■ Exercise details:
Print the complete listing so that it matches the original exactly.

=== Raw data ===

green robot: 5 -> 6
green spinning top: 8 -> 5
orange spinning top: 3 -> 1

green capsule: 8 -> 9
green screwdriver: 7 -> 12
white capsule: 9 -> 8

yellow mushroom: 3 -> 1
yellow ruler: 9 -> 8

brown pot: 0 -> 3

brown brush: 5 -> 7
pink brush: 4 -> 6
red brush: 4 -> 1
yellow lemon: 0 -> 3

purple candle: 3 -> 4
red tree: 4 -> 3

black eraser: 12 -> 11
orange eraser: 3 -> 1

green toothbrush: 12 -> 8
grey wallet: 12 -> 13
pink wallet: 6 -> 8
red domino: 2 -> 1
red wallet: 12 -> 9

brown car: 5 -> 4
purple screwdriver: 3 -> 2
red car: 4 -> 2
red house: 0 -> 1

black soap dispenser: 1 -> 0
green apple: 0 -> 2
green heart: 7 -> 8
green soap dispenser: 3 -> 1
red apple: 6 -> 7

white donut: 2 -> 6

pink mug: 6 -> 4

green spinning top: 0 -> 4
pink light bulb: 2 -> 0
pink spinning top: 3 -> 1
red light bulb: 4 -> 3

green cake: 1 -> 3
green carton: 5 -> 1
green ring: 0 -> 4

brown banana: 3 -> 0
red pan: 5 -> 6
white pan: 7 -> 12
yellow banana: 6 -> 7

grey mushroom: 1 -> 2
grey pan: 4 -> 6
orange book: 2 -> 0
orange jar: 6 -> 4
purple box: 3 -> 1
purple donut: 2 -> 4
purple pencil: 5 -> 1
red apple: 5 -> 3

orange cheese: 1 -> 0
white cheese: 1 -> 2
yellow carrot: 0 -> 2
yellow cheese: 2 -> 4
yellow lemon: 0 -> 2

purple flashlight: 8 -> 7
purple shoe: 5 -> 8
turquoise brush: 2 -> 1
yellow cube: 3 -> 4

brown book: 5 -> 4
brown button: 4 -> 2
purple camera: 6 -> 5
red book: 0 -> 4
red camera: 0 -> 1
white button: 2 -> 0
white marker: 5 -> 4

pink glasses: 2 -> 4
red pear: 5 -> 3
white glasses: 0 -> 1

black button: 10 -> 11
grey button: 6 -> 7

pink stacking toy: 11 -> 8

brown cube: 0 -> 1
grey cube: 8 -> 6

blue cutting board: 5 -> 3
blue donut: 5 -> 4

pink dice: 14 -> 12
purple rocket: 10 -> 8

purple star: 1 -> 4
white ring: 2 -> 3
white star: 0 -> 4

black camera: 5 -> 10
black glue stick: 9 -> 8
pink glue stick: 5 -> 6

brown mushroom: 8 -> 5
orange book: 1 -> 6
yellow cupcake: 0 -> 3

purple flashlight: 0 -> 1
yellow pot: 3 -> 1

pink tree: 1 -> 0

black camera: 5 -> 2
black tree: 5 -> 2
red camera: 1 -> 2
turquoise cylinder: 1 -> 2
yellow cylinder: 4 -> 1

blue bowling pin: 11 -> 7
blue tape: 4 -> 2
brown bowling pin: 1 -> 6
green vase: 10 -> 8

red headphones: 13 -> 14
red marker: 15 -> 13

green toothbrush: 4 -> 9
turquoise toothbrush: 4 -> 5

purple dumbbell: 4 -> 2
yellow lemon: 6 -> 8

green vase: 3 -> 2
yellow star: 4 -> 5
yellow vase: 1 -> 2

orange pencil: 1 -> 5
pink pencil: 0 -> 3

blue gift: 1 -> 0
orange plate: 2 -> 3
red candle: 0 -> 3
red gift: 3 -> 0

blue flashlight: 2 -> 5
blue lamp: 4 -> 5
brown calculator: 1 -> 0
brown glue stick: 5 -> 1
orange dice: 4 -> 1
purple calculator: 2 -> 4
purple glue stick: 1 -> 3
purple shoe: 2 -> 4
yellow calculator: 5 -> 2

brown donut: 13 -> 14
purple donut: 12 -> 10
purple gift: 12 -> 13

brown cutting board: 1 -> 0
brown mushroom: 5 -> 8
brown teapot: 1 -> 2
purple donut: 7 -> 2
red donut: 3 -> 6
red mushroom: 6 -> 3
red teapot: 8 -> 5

===

■ Solution to this task:
green robot: 5 -> 6
green spinning top: 8 -> 5
orange spinning top: 3 -> 1

green capsule: 8 -> 9
green screwdriver: 7 -> 12
white capsule: 9 -> 8

yellow mushroom: 3 -> 1
yellow ruler: 9 -> 8

brown pot: 0 -> 3

brown brush: 5 -> 7
pink brush: 4 -> 6
red brush: 4 -> 1
yellow lemon: 0 -> 3

purple candle: 3 -> 4
red tree: 4 -> 3

black eraser: 12 -> 11
orange eraser: 3 -> 1

green toothbrush: 12 -> 8
grey wallet: 12 -> 13
pink wallet: 6 -> 8
red domino: 2 -> 1
red wallet: 12 -> 9

brown car: 5 -> 4
purple screwdriver: 3 -> 2
red car: 4 -> 2
red house: 0 -> 1

black soap dispenser: 1 -> 0
green apple: 0 -> 2
green heart: 7 -> 8
green soap dispenser: 3 -> 1
red apple: 6 -> 7

white donut: 2 -> 6

pink mug: 6 -> 4

green spinning top: 0 -> 4
pink light bulb: 2 -> 0
pink spinning top: 3 -> 1
red light bulb: 4 -> 3

green cake: 1 -> 3
green carton: 5 -> 1
green ring: 0 -> 4

brown banana: 3 -> 0
red pan: 5 -> 6
white pan: 7 -> 12
yellow banana: 6 -> 7

grey mushroom: 1 -> 2
grey pan: 4 -> 6
orange book: 2 -> 0
orange jar: 6 -> 4
purple box: 3 -> 1
purple donut: 2 -> 4
purple pencil: 5 -> 1
red apple: 5 -> 3

orange cheese: 1 -> 0
white cheese: 1 -> 2
yellow carrot: 0 -> 2
yellow cheese: 2 -> 4
yellow lemon: 0 -> 2

purple flashlight: 8 -> 7
purple shoe: 5 -> 8
turquoise brush: 2 -> 1
yellow cube: 3 -> 4

brown book: 5 -> 4
brown button: 4 -> 2
purple camera: 6 -> 5
red book: 0 -> 4
red camera: 0 -> 1
white button: 2 -> 0
white marker: 5 -> 4

pink glasses: 2 -> 4
red pear: 5 -> 3
white glasses: 0 -> 1

black button: 10 -> 11
grey button: 6 -> 7

pink stacking toy: 11 -> 8

brown cube: 0 -> 1
grey cube: 8 -> 6

blue cutting board: 5 -> 3
blue donut: 5 -> 4

pink dice: 14 -> 12
purple rocket: 10 -> 8

purple star: 1 -> 4
white ring: 2 -> 3
white star: 0 -> 4

black camera: 5 -> 10
black glue stick: 9 -> 8
pink glue stick: 5 -> 6

brown mushroom: 8 -> 5
orange book: 1 -> 6
yellow cupcake: 0 -> 3

purple flashlight: 0 -> 1
yellow pot: 3 -> 1

pink tree: 1 -> 0

black camera: 5 -> 2
black tree: 5 -> 2
red camera: 1 -> 2
turquoise cylinder: 1 -> 2
yellow cylinder: 4 -> 1

blue bowling pin: 11 -> 7
blue tape: 4 -> 2
brown bowling pin: 1 -> 6
green vase: 10 -> 8

red headphones: 13 -> 14
red marker: 15 -> 13

green toothbrush: 4 -> 9
turquoise toothbrush: 4 -> 5

purple dumbbell: 4 -> 2
yellow lemon: 6 -> 8

green vase: 3 -> 2
yellow star: 4 -> 5
yellow vase: 1 -> 2

orange pencil: 1 -> 5
pink pencil: 0 -> 3

blue gift: 1 -> 0
orange plate: 2 -> 3
red candle: 0 -> 3
red gift: 3 -> 0

blue flashlight: 2 -> 5
blue lamp: 4 -> 5
brown calculator: 1 -> 0
brown glue stick: 5 -> 1
orange dice: 4 -> 1
purple calculator: 2 -> 4
purple glue stick: 1 -> 3
purple shoe: 2 -> 4
yellow calculator: 5 -> 2

brown donut: 13 -> 14
purple donut: 12 -> 10
purple gift: 12 -> 13

brown cutting board: 1 -> 0
brown mushroom: 5 -> 8
brown teapot: 1 -> 2
purple donut: 7 -> 2
red donut: 3 -> 6
red mushroom: 6 -> 3
red teapot: 8 -> 5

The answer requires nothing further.